WORK ITEM = I need every line of the material below that includes the string "trapezoid".

RECORDS TO PROCESS =

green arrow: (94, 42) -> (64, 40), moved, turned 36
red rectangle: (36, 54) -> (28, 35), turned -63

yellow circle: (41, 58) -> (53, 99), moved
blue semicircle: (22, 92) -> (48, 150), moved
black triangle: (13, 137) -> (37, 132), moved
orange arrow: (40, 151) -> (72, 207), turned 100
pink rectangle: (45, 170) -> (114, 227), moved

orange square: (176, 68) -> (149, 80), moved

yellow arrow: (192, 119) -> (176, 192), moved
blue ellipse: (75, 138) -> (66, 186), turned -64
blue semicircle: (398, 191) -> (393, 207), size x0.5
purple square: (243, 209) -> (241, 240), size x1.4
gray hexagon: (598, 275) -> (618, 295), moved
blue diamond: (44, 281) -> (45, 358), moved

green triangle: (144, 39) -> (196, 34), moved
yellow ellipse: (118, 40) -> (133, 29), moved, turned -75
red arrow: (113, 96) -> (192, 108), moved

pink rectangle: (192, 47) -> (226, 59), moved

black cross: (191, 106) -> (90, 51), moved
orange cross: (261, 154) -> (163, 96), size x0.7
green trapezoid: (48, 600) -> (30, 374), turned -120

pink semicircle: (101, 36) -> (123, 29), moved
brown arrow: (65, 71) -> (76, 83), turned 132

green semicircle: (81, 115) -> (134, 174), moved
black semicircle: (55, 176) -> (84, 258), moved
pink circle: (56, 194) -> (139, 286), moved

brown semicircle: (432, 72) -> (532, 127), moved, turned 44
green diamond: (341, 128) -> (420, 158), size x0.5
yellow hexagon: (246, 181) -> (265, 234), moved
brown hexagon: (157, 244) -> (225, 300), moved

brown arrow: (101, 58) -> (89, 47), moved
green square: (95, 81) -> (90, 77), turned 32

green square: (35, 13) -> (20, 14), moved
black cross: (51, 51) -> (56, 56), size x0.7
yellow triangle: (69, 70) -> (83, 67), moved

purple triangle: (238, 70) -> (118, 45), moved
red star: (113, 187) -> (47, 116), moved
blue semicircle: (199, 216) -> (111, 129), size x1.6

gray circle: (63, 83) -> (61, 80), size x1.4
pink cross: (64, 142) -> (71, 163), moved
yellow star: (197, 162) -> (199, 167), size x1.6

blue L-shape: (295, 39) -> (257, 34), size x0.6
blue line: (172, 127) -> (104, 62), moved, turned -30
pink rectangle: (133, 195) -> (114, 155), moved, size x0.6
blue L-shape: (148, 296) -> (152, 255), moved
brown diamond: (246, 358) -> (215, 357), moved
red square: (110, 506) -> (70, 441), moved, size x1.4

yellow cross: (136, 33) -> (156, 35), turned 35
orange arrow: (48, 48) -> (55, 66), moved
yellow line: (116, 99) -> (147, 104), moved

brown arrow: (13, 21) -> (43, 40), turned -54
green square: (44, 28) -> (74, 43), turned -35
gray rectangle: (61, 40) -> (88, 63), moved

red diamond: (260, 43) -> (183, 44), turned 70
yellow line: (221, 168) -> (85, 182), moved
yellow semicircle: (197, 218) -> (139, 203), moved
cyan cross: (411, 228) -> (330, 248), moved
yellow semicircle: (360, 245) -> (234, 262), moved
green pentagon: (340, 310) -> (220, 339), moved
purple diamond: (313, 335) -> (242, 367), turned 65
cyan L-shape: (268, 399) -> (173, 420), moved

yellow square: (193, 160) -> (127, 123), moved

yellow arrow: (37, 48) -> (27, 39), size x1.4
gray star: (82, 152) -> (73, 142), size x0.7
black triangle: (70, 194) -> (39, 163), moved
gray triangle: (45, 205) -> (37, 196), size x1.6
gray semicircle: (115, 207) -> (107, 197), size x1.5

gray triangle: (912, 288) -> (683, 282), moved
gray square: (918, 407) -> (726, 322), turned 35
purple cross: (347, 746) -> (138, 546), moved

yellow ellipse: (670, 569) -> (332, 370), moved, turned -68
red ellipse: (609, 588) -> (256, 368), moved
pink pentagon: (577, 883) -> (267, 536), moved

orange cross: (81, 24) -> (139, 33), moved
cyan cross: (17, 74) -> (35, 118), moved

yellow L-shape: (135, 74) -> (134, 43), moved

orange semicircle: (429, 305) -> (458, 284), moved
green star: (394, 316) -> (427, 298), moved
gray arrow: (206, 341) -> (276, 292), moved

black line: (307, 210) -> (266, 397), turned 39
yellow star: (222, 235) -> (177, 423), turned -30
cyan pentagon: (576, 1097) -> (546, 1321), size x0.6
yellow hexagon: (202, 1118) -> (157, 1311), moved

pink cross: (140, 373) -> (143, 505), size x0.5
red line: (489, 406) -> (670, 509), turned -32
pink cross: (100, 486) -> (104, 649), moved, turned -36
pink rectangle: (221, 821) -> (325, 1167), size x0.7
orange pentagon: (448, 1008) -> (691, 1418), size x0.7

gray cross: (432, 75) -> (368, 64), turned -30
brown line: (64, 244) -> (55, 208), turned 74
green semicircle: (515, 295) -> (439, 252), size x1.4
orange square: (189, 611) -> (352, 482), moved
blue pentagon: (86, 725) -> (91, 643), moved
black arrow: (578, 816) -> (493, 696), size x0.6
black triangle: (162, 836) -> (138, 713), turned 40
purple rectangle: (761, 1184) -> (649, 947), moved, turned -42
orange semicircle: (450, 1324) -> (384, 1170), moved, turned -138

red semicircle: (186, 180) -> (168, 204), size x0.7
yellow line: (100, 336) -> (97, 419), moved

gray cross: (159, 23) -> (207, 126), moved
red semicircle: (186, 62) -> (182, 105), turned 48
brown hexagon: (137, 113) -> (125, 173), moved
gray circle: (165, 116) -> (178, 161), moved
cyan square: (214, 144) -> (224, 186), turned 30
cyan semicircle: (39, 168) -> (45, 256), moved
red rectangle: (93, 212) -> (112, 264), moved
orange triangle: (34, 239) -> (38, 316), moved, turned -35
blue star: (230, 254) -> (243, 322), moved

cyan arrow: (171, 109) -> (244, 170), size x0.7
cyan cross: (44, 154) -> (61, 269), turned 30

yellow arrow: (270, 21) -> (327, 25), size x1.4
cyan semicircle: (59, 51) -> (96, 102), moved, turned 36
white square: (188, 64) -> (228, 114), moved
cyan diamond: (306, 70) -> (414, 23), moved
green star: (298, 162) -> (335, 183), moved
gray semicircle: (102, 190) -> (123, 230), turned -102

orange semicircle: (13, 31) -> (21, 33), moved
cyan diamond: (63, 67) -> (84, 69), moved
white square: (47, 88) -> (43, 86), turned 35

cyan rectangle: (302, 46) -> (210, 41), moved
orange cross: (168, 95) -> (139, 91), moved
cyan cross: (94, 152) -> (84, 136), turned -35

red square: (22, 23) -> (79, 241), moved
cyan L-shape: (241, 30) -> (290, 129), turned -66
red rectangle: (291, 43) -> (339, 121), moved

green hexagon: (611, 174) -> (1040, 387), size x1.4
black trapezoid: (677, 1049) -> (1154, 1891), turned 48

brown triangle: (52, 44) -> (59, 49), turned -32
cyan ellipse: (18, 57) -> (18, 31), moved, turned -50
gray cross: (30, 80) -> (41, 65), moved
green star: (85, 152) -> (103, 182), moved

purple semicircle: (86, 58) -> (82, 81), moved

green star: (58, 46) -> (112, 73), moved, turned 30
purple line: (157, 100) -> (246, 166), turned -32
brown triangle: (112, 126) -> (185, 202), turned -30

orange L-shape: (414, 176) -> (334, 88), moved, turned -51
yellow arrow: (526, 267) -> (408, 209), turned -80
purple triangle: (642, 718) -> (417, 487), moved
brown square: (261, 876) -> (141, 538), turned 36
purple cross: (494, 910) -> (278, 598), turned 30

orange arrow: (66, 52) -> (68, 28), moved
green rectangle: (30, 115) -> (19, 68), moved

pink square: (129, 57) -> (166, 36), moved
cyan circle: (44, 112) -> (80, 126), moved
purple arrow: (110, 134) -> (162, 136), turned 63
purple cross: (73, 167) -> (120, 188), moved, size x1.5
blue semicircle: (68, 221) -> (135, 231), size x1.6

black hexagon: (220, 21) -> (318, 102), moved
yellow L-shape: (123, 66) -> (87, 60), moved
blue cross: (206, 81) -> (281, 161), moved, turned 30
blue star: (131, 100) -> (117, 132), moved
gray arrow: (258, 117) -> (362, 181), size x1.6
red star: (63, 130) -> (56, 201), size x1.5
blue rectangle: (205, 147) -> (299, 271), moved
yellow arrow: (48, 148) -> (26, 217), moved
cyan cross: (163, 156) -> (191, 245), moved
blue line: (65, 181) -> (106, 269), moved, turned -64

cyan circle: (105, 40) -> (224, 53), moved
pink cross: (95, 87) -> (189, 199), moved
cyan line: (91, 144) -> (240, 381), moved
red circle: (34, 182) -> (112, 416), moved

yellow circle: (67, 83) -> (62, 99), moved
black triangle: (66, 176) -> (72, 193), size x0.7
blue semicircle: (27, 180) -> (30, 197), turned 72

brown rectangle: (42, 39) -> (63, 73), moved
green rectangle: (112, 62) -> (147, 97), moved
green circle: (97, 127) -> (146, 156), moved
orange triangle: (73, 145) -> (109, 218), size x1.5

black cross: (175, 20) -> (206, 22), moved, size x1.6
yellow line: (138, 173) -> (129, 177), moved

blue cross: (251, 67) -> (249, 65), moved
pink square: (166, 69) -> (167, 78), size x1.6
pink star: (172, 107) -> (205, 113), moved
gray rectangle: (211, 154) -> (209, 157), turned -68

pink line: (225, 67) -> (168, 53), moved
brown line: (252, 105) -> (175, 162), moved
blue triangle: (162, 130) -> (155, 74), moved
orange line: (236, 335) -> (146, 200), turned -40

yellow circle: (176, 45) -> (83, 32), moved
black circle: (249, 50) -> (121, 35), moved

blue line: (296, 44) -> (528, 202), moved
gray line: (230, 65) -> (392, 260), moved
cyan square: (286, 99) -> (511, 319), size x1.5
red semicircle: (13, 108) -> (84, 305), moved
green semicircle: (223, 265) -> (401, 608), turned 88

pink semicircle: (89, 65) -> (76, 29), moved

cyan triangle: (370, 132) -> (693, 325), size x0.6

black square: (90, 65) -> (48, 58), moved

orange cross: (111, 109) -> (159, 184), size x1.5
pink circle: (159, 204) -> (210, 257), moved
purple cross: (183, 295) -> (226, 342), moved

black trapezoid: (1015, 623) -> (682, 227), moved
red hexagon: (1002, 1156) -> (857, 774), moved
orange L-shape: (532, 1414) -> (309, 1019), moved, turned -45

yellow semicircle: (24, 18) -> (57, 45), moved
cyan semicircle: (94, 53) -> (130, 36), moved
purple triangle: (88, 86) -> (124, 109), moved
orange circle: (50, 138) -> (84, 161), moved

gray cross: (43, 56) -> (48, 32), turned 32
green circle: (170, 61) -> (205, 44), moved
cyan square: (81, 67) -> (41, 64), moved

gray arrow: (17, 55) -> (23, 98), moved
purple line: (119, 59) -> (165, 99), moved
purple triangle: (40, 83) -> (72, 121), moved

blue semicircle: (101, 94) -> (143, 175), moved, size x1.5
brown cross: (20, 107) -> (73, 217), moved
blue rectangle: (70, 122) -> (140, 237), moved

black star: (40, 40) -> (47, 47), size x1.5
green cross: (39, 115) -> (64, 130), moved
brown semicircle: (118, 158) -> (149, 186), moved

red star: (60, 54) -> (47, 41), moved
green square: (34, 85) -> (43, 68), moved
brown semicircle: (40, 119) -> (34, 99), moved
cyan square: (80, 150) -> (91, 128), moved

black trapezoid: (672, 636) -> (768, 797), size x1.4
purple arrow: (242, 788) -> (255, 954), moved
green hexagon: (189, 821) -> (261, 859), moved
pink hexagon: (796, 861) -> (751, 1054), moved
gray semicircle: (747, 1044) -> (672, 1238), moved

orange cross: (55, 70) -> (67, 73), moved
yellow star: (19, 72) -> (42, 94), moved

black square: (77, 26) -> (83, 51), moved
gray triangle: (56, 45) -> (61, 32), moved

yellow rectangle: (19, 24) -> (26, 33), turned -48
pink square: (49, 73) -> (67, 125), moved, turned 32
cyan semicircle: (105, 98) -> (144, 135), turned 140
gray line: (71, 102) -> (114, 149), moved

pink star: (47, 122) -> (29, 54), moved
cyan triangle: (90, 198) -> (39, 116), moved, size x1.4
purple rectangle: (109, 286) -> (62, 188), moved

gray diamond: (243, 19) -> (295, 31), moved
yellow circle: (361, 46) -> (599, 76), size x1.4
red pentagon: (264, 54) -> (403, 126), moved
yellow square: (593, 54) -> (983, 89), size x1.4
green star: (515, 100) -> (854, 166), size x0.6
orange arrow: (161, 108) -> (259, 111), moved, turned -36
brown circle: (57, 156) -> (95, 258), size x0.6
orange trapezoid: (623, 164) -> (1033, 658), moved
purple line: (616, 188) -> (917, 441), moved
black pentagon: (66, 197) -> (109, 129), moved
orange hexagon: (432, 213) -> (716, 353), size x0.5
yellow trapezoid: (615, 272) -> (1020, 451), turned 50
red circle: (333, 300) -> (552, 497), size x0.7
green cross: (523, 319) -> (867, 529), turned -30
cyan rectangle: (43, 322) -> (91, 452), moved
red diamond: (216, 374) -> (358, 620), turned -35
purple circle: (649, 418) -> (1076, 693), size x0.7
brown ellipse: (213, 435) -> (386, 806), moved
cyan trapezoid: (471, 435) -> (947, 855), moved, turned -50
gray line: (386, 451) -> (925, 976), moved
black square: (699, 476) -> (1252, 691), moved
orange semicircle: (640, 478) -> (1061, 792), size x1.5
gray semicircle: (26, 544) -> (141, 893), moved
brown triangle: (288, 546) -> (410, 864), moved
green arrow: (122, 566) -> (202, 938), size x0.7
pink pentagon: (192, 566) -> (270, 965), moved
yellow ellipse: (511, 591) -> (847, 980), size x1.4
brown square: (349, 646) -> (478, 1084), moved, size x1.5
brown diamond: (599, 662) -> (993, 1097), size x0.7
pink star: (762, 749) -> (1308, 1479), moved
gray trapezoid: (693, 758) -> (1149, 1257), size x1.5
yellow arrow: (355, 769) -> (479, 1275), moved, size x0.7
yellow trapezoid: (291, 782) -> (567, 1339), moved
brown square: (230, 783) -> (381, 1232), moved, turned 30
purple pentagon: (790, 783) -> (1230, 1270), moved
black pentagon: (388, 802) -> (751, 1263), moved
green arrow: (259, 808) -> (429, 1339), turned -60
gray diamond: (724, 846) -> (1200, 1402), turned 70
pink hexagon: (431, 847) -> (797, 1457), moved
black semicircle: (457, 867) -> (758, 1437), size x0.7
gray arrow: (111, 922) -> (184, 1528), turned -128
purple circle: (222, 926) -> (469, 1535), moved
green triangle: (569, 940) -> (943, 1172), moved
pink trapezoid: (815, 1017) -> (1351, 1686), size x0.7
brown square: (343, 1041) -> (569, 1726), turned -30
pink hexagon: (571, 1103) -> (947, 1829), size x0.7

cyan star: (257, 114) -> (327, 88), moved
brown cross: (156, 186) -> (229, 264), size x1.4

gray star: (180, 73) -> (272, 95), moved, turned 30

EXERCISE RESULT =
green trapezoid: (48, 600) -> (30, 374), turned -120
black trapezoid: (677, 1049) -> (1154, 1891), turned 48
black trapezoid: (1015, 623) -> (682, 227), moved
black trapezoid: (672, 636) -> (768, 797), size x1.4
orange trapezoid: (623, 164) -> (1033, 658), moved
yellow trapezoid: (615, 272) -> (1020, 451), turned 50
cyan trapezoid: (471, 435) -> (947, 855), moved, turned -50
gray trapezoid: (693, 758) -> (1149, 1257), size x1.5
yellow trapezoid: (291, 782) -> (567, 1339), moved
pink trapezoid: (815, 1017) -> (1351, 1686), size x0.7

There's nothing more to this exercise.